> [DESCRIPTION OF THE TASK] The required answer is each line in the entries below where "none" occurs.

::: RECORD EXTRACTS

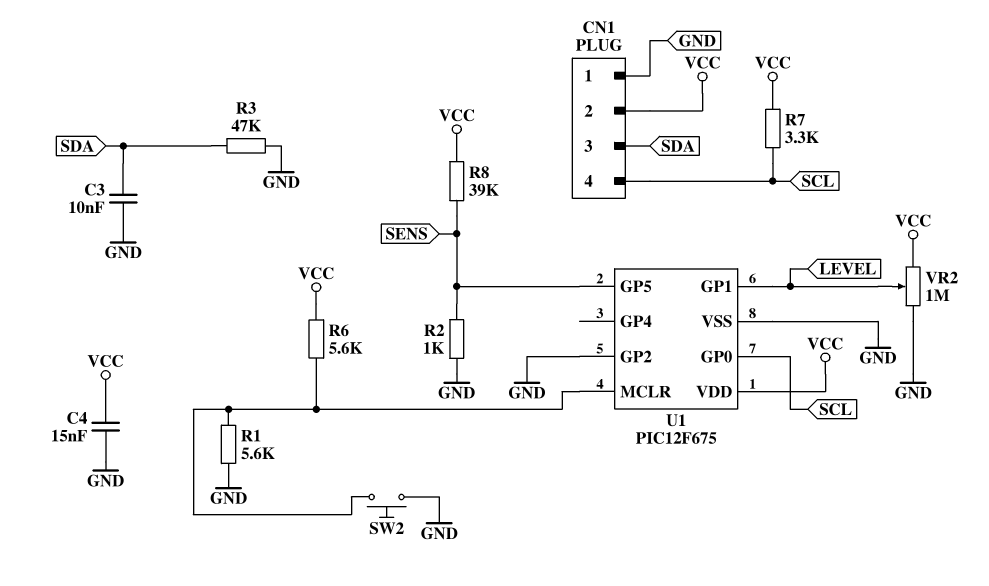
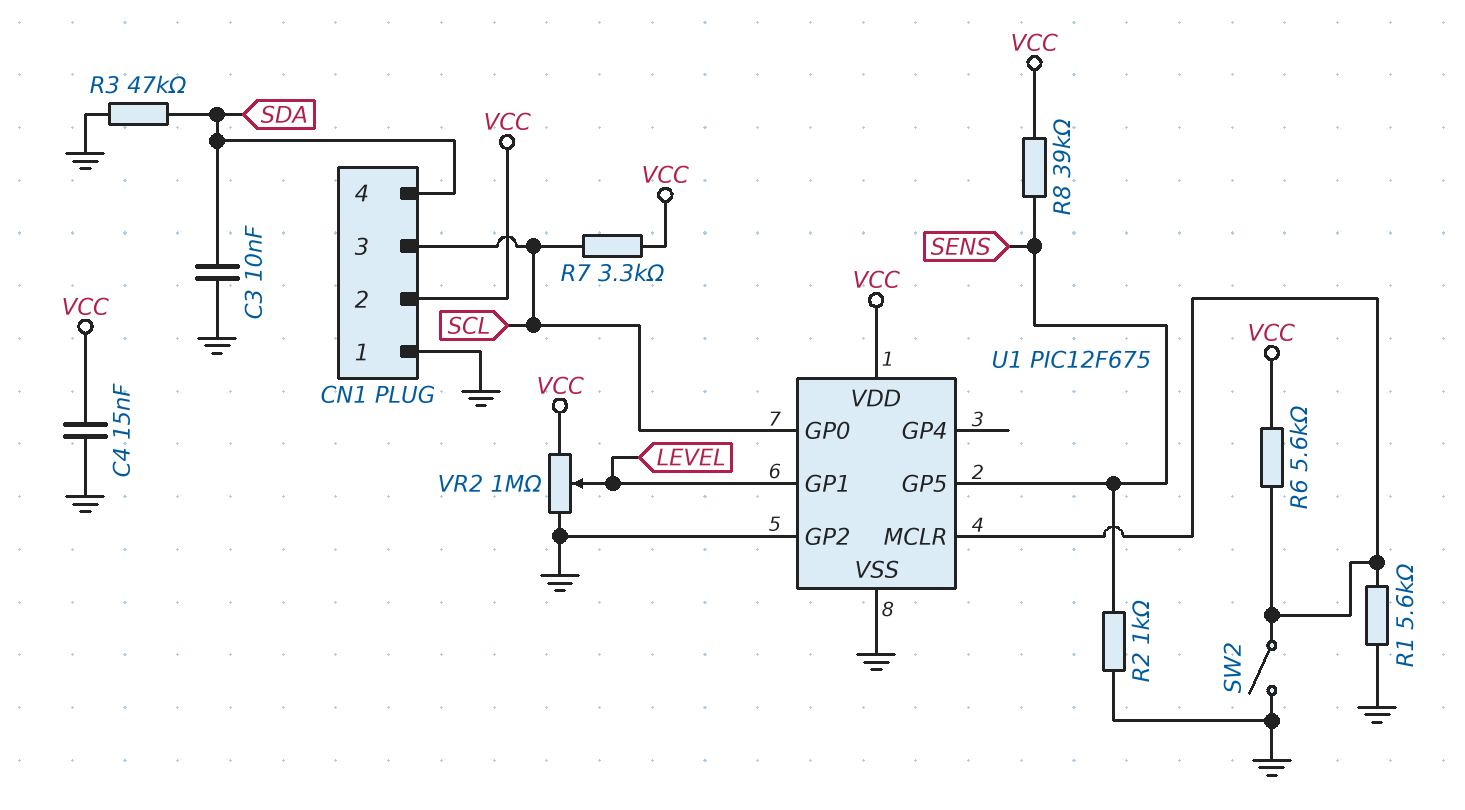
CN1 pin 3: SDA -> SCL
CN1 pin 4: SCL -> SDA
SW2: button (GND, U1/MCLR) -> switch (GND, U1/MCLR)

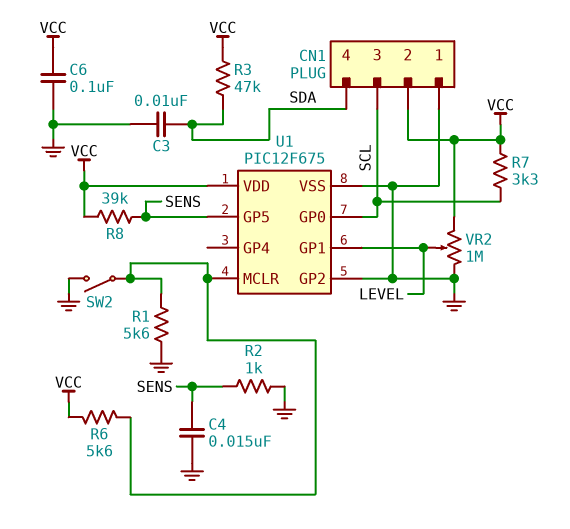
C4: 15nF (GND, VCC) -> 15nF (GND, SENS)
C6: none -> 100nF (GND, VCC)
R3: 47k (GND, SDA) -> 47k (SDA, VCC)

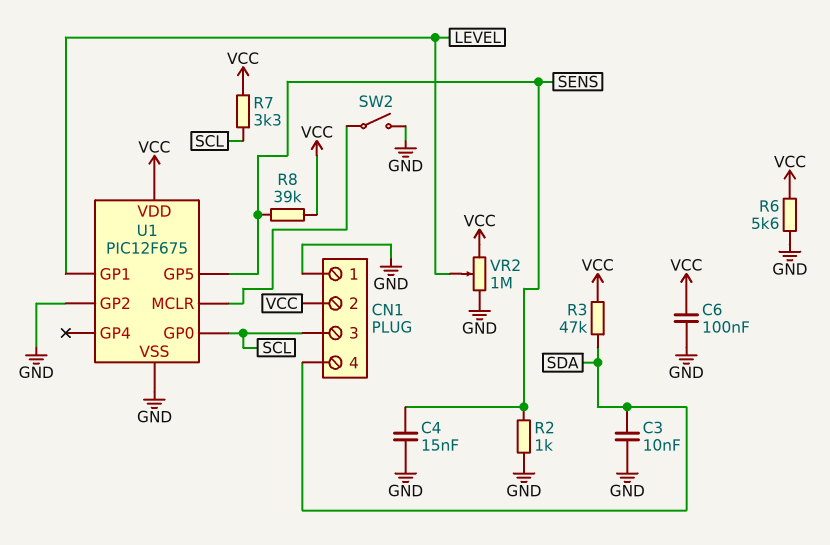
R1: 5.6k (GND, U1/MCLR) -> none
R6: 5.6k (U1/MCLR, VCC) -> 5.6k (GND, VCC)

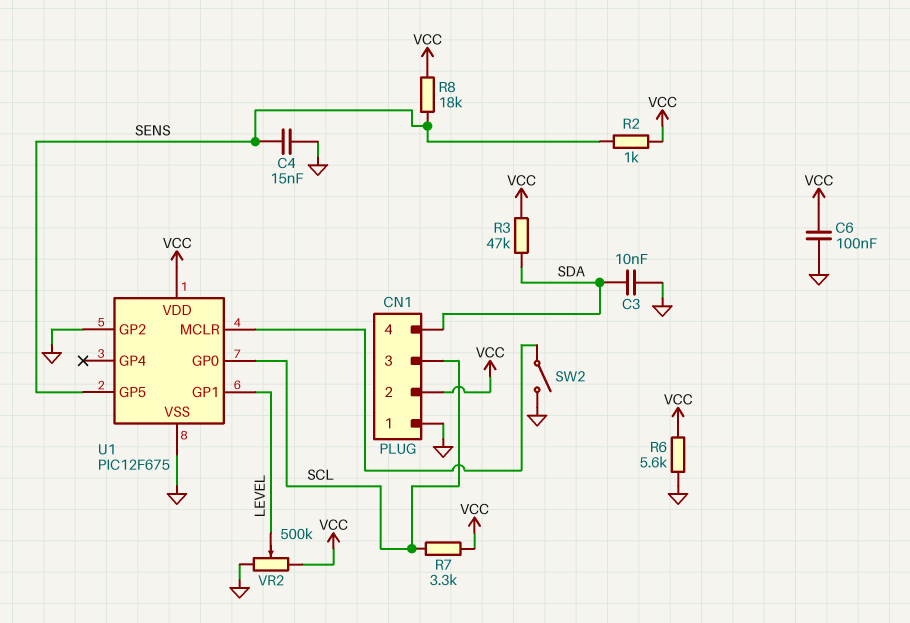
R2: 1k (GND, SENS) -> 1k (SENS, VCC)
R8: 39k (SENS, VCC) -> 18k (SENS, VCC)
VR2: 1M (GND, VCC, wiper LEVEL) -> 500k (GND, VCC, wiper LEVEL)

::::::

> [RESULT BELOW]
C6: none -> 100nF (GND, VCC)
R1: 5.6k (GND, U1/MCLR) -> none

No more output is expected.